(Before-and-after scene images)

/---

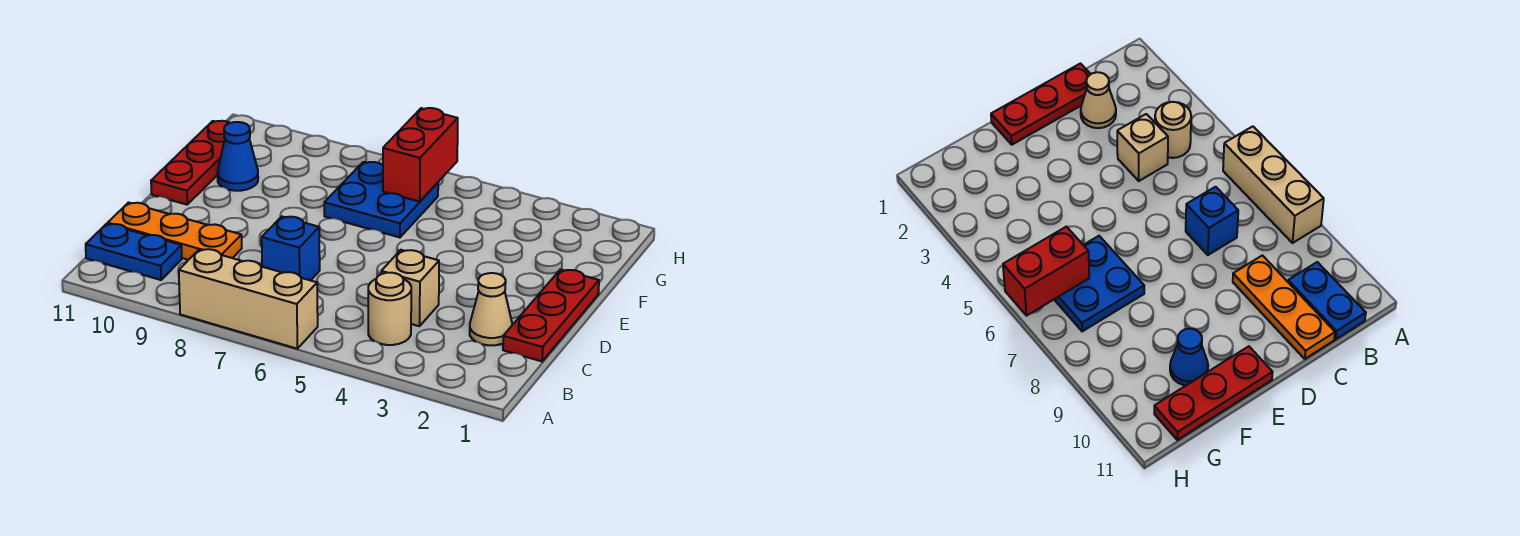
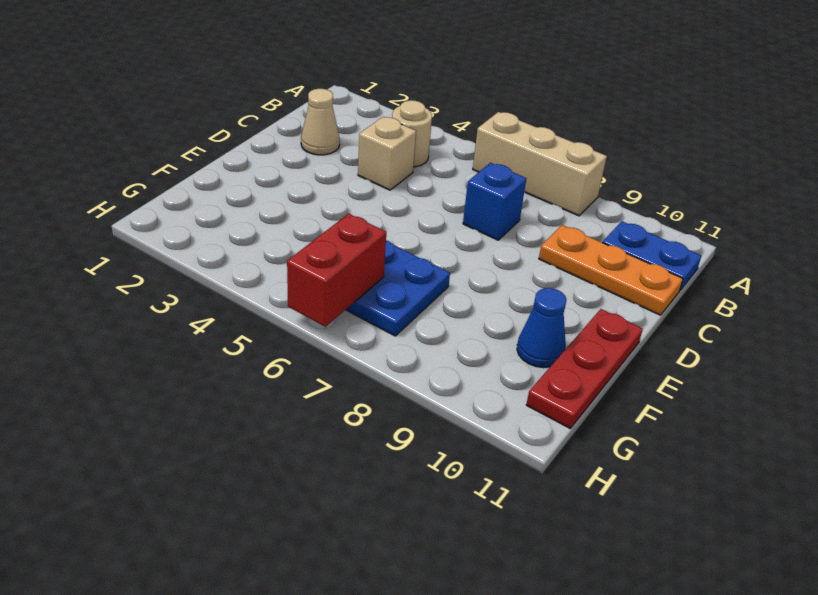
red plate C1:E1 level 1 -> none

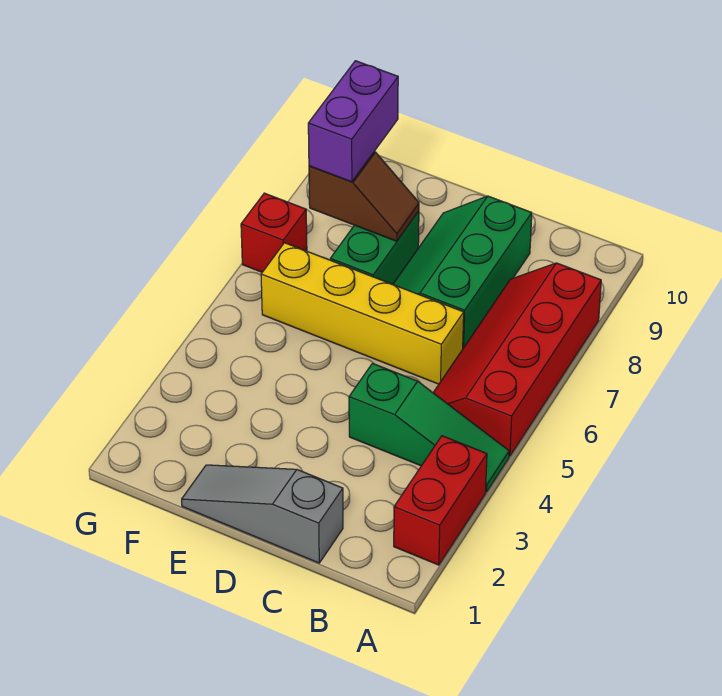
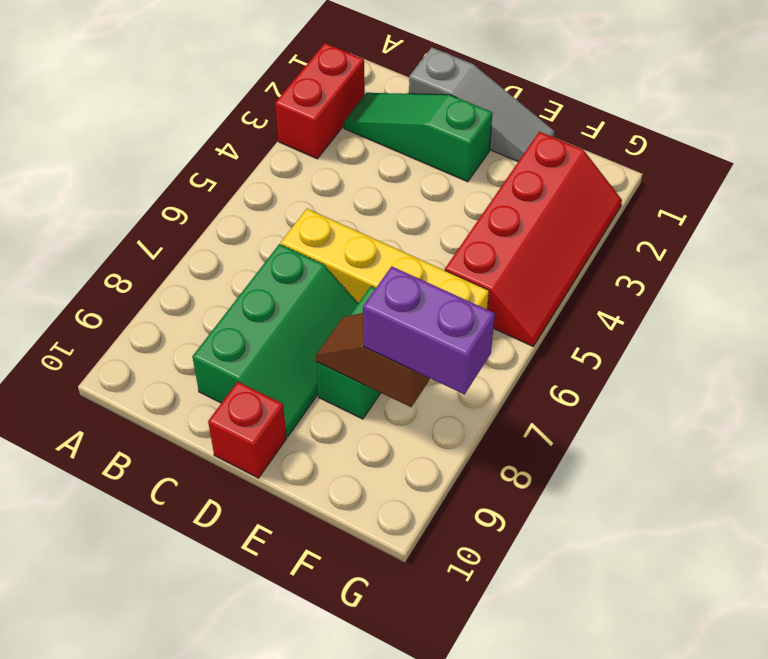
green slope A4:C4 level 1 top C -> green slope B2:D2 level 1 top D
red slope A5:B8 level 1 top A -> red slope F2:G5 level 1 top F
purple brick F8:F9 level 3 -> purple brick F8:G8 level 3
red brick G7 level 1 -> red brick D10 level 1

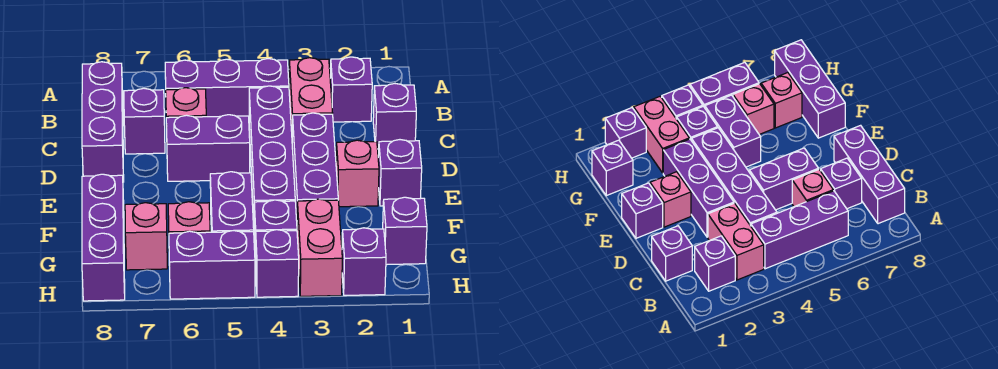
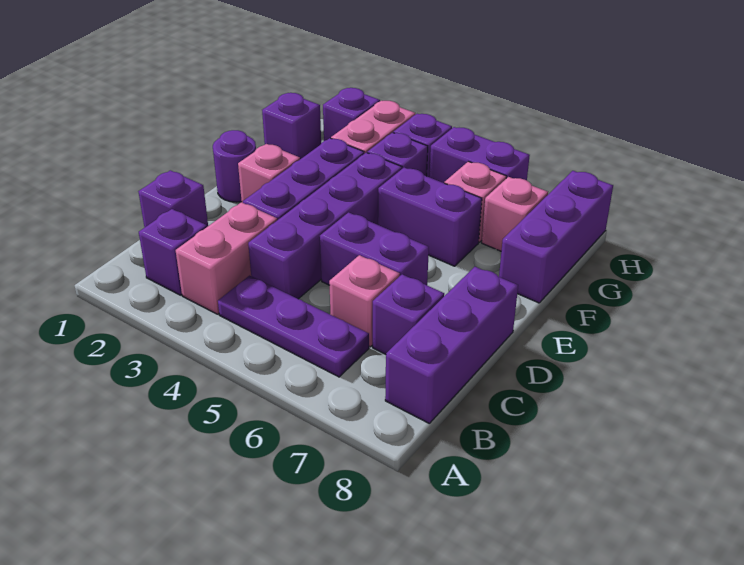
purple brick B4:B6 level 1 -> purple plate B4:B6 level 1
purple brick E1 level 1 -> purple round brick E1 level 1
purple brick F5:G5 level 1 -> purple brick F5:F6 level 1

\---

The output must be every line of the records, printed exactly, with the pictures omitted.

red plate C1:E1 level 1 -> none

green slope A4:C4 level 1 top C -> green slope B2:D2 level 1 top D
red slope A5:B8 level 1 top A -> red slope F2:G5 level 1 top F
purple brick F8:F9 level 3 -> purple brick F8:G8 level 3
red brick G7 level 1 -> red brick D10 level 1

purple brick B4:B6 level 1 -> purple plate B4:B6 level 1
purple brick E1 level 1 -> purple round brick E1 level 1
purple brick F5:G5 level 1 -> purple brick F5:F6 level 1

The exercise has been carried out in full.